Directions for this task -
Return every line from the one with "(556, 210) = (596, 301): orange" through the one with "(140, 136) = (614, 166): turquoise", inclusive, exactly as it appears below.

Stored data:
▬▬▬

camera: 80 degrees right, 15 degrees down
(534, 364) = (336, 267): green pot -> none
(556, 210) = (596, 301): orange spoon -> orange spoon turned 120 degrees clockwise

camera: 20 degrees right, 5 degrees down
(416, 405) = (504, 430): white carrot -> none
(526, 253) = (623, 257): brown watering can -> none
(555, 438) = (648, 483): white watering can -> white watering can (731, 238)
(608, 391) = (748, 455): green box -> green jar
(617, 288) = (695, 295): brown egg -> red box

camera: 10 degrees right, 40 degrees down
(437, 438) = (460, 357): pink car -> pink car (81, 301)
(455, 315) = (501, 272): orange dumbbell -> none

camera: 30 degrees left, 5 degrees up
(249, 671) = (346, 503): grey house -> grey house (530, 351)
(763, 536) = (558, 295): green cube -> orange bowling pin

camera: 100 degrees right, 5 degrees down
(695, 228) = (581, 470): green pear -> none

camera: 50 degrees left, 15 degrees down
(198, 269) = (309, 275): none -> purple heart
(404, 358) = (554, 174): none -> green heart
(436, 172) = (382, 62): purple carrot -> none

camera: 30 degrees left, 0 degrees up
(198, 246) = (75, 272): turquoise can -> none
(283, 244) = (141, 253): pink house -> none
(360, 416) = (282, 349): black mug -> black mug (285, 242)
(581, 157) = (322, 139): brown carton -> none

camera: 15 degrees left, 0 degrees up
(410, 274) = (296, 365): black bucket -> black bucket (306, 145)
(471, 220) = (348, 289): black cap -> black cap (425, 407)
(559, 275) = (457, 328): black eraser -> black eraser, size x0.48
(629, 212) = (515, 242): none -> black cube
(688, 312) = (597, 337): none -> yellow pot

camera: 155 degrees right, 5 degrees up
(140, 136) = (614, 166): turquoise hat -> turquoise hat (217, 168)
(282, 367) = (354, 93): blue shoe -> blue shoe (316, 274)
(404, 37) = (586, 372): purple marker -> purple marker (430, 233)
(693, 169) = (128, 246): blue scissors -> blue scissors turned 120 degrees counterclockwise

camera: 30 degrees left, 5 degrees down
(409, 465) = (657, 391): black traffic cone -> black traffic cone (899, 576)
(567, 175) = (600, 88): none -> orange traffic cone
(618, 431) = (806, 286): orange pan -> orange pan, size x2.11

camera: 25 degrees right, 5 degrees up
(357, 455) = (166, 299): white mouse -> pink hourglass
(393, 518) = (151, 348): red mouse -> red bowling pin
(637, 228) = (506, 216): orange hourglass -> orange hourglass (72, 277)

▬▬▬

Reply to the exercise -
(556, 210) = (596, 301): orange spoon -> orange spoon turned 120 degrees clockwise

camera: 20 degrees right, 5 degrees down
(416, 405) = (504, 430): white carrot -> none
(526, 253) = (623, 257): brown watering can -> none
(555, 438) = (648, 483): white watering can -> white watering can (731, 238)
(608, 391) = (748, 455): green box -> green jar
(617, 288) = (695, 295): brown egg -> red box

camera: 10 degrees right, 40 degrees down
(437, 438) = (460, 357): pink car -> pink car (81, 301)
(455, 315) = (501, 272): orange dumbbell -> none

camera: 30 degrees left, 5 degrees up
(249, 671) = (346, 503): grey house -> grey house (530, 351)
(763, 536) = (558, 295): green cube -> orange bowling pin

camera: 100 degrees right, 5 degrees down
(695, 228) = (581, 470): green pear -> none

camera: 50 degrees left, 15 degrees down
(198, 269) = (309, 275): none -> purple heart
(404, 358) = (554, 174): none -> green heart
(436, 172) = (382, 62): purple carrot -> none

camera: 30 degrees left, 0 degrees up
(198, 246) = (75, 272): turquoise can -> none
(283, 244) = (141, 253): pink house -> none
(360, 416) = (282, 349): black mug -> black mug (285, 242)
(581, 157) = (322, 139): brown carton -> none

camera: 15 degrees left, 0 degrees up
(410, 274) = (296, 365): black bucket -> black bucket (306, 145)
(471, 220) = (348, 289): black cap -> black cap (425, 407)
(559, 275) = (457, 328): black eraser -> black eraser, size x0.48
(629, 212) = (515, 242): none -> black cube
(688, 312) = (597, 337): none -> yellow pot

camera: 155 degrees right, 5 degrees up
(140, 136) = (614, 166): turquoise hat -> turquoise hat (217, 168)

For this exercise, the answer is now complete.